[Supplied data]
-- Opening Marker --
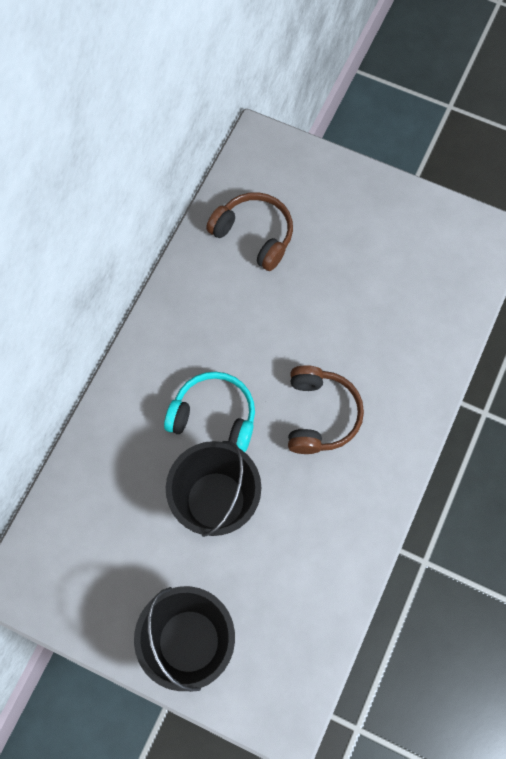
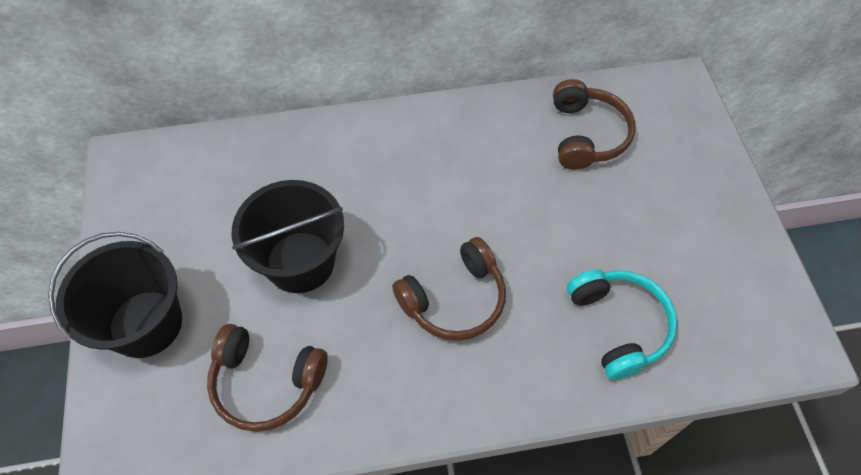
camera: 55 degrees right, 10 degrees down
turquoise headphones [164,371,255,452] -> turquoise headphones moved to [567,269,678,380]
none -> brown headphones [207,324,328,432]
-- Closing Marker --
[Task goal]
For this listing, copy out every line that includes the word "headphones".

[Answer space]
turquoise headphones [164,371,255,452] -> turquoise headphones moved to [567,269,678,380]
none -> brown headphones [207,324,328,432]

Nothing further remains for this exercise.